◆ **YOUR INSTRUCTIONS**: Transcribe word for word the lines spanning the line with "(291, 324) = (267, 396): blue ball -> none" through the end of the records.

[Image sets with object changes]
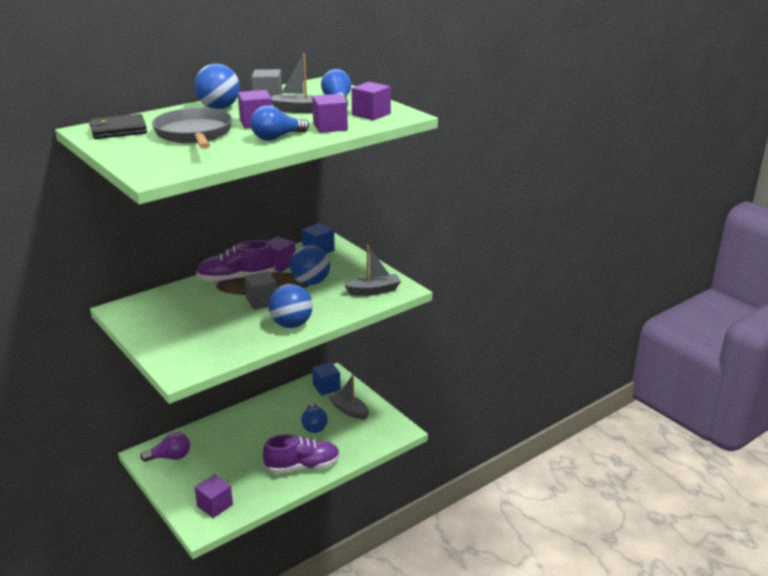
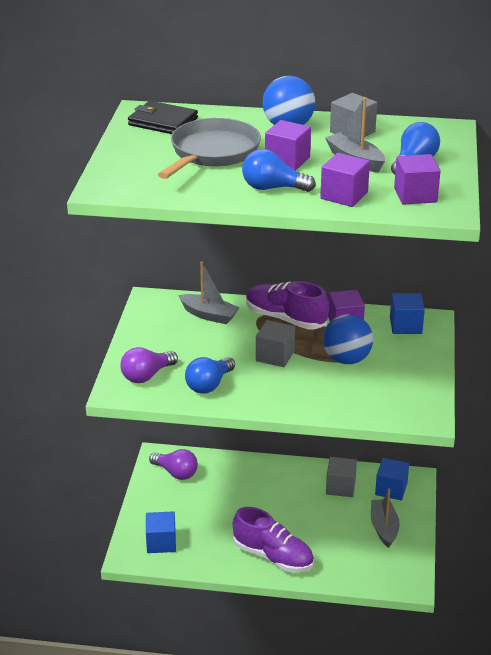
camera: 45 degrees right, 5 degrees up
(188, 353) = (147, 376): none -> purple light bulb
(215, 505) = (161, 542): purple cube -> blue cube
(291, 324) = (267, 396): blue ball -> none
(294, 403) = (340, 487): none -> grey cube
(314, 425) = (331, 522): blue light bulb -> blue light bulb (209, 385)
(374, 291) = (394, 403): grey boat -> grey boat (209, 315)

◆ **RESULT FOR THIS TASK**:
(291, 324) = (267, 396): blue ball -> none
(294, 403) = (340, 487): none -> grey cube
(314, 425) = (331, 522): blue light bulb -> blue light bulb (209, 385)
(374, 291) = (394, 403): grey boat -> grey boat (209, 315)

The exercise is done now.